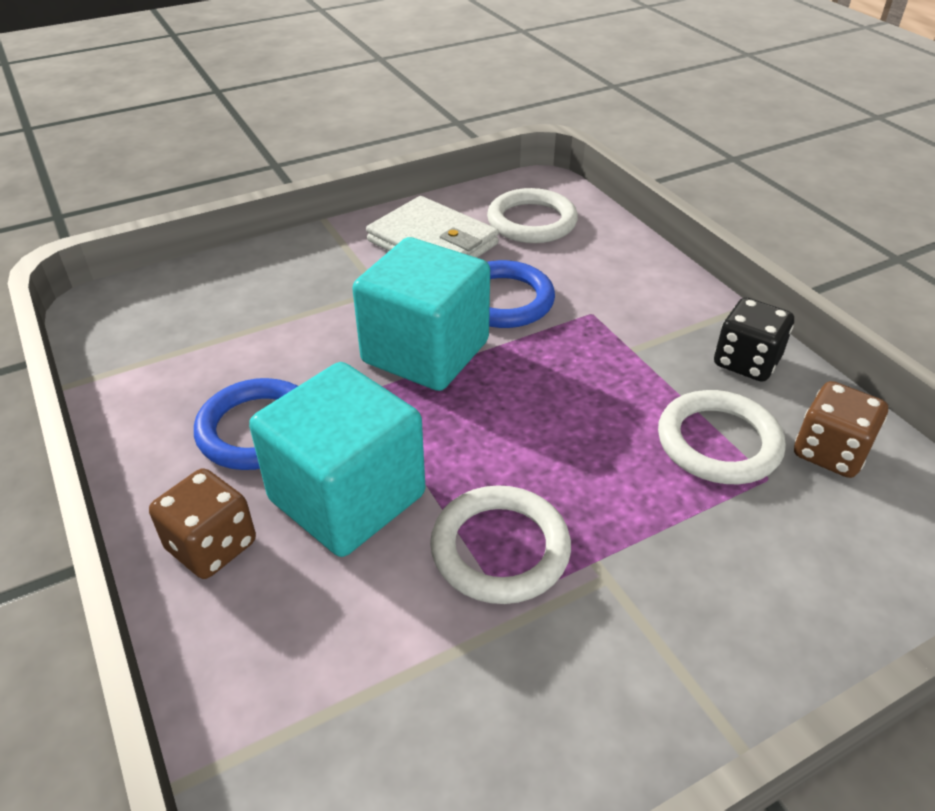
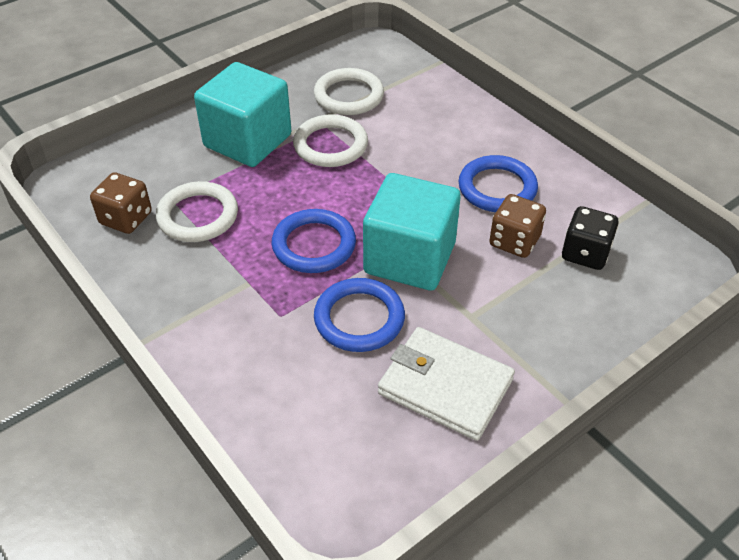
camera: 170 degrees right, 5 degrees up
(211, 546) = (481, 129): brown dice -> brown dice (514, 241)
(347, 497) = (422, 158): turquoise cube -> turquoise cube (248, 141)
(532, 222) = (347, 438): white ring -> white ring (349, 96)
(547, 382) = (314, 245): none -> blue ring
(746, 362) = (159, 281): black dice -> black dice (585, 253)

# # # # # # #

In the listing above, the line with "(211, 546) = (481, 129): brown" and every line after it must be set down word for word, and no other line.

• **RESULT OF THE EXERCISE**
(211, 546) = (481, 129): brown dice -> brown dice (514, 241)
(347, 497) = (422, 158): turquoise cube -> turquoise cube (248, 141)
(532, 222) = (347, 438): white ring -> white ring (349, 96)
(547, 382) = (314, 245): none -> blue ring
(746, 362) = (159, 281): black dice -> black dice (585, 253)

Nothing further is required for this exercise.